= Given exercise =
Please count the lines in the data below that contain the string "clef". Reply with the number alone.

= Listed entries =
+++

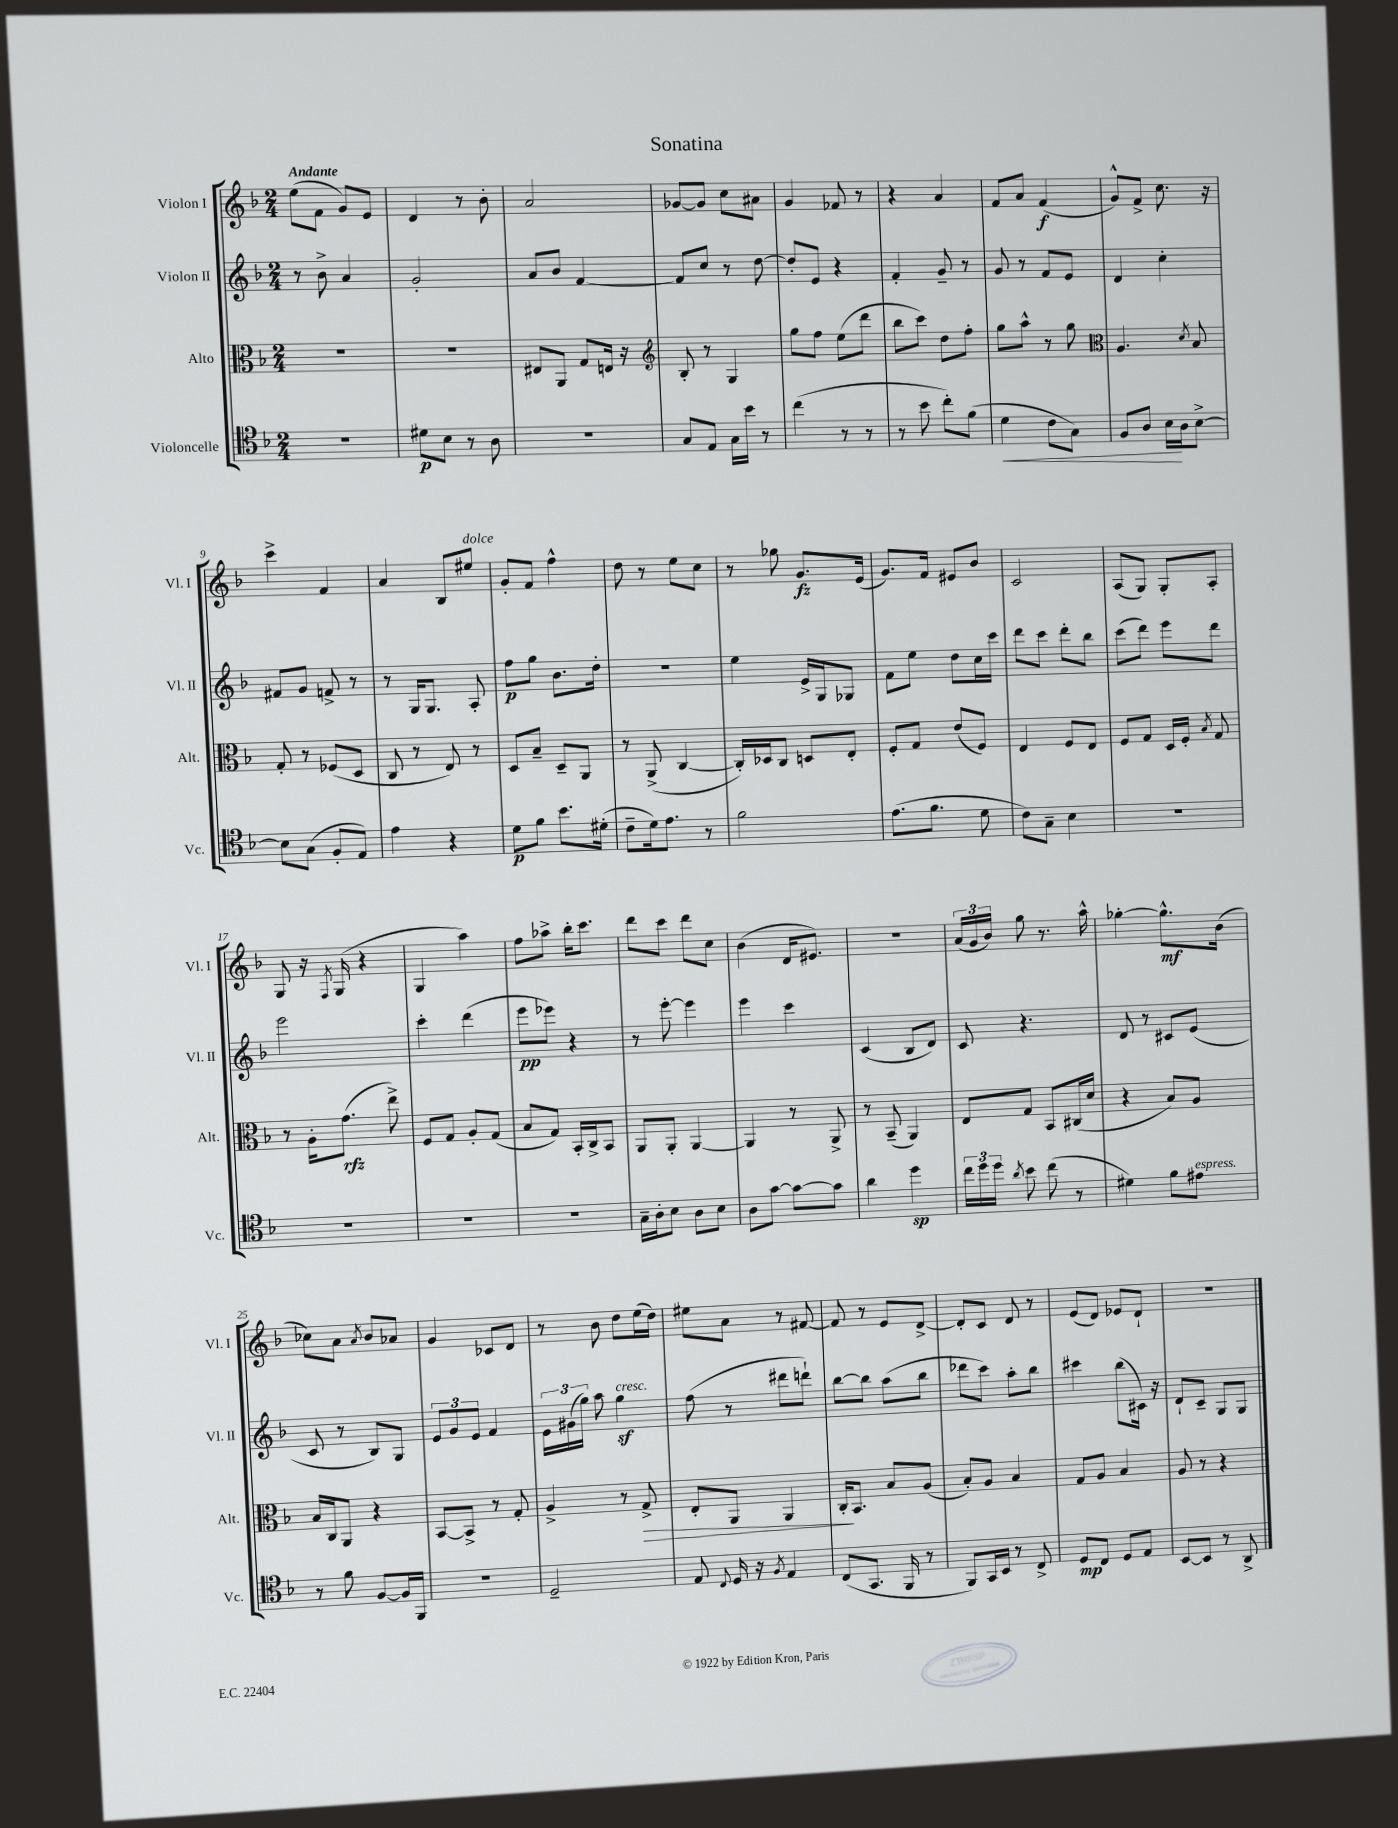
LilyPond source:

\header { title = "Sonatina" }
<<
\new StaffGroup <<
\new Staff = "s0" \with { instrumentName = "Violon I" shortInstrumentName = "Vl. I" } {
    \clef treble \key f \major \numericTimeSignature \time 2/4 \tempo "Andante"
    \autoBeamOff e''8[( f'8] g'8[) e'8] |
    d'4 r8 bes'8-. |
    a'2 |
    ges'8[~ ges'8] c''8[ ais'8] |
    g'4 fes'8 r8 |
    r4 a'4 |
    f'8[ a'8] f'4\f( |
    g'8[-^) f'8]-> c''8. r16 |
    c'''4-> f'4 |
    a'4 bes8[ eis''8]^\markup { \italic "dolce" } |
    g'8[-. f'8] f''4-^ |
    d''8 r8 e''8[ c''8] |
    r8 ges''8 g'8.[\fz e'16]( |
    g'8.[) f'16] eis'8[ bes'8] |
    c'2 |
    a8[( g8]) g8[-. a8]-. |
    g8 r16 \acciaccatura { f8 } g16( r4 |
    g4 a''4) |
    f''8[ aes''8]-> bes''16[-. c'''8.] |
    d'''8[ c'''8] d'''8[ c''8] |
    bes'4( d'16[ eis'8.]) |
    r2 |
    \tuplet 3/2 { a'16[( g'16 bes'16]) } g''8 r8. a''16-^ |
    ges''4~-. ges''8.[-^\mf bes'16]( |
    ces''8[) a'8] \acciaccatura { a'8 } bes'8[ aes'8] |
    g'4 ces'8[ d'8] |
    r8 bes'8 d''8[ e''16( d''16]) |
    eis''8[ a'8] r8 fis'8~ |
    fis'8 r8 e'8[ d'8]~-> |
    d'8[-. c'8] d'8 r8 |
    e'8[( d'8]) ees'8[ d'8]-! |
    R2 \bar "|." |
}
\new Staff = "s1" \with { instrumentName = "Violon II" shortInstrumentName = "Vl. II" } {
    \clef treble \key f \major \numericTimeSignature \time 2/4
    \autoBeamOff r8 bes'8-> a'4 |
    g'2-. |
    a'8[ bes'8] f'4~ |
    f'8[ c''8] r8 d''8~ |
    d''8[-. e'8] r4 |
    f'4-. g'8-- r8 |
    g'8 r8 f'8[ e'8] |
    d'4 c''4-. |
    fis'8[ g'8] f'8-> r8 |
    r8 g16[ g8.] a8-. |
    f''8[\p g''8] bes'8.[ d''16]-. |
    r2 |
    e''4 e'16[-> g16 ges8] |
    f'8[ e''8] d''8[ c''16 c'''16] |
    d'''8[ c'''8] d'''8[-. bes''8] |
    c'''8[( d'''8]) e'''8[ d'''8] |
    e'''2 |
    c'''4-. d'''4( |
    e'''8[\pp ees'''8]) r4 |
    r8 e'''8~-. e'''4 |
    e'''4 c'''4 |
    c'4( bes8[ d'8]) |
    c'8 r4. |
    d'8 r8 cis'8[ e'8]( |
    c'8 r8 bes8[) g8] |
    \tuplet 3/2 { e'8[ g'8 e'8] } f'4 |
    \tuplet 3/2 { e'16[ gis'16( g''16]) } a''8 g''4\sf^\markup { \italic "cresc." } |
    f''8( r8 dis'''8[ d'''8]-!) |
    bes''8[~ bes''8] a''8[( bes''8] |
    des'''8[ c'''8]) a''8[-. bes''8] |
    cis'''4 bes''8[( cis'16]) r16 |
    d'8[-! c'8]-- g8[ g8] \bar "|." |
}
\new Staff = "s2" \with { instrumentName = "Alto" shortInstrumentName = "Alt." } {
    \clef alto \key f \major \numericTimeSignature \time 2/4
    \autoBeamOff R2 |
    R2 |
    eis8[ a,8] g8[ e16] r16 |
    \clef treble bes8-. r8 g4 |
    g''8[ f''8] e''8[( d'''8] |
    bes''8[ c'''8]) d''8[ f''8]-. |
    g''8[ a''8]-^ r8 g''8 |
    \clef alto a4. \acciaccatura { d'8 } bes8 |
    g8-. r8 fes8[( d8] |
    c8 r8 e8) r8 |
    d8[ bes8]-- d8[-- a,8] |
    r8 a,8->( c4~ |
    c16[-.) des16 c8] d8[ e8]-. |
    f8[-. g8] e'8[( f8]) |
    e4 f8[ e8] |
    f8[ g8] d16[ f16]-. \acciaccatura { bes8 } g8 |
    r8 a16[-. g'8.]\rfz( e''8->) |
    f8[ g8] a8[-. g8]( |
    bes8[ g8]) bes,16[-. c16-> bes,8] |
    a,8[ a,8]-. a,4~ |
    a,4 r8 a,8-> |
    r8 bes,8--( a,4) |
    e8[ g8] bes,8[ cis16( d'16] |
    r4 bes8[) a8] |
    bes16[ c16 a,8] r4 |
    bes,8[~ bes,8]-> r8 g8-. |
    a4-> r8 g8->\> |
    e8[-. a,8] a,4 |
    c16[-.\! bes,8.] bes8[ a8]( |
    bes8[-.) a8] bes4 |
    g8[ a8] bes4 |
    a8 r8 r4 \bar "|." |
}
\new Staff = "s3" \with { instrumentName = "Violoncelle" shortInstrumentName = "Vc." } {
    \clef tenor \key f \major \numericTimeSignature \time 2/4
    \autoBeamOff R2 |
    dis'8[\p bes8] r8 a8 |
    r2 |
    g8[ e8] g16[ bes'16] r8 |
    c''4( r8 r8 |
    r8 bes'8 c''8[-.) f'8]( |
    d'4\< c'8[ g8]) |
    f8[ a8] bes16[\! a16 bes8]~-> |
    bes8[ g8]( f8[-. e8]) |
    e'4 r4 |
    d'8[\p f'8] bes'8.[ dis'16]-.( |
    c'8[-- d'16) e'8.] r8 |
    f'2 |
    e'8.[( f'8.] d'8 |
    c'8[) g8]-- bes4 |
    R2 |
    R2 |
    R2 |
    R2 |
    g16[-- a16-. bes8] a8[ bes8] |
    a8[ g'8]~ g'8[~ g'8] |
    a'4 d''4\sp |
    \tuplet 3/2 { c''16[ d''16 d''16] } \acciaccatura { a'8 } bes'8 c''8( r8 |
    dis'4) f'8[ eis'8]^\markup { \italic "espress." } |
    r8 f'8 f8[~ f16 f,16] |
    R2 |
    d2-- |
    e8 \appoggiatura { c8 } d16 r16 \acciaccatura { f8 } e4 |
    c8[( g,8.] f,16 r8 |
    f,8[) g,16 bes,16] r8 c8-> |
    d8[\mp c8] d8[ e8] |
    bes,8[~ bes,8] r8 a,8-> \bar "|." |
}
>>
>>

+++

= Result of the exercise =
6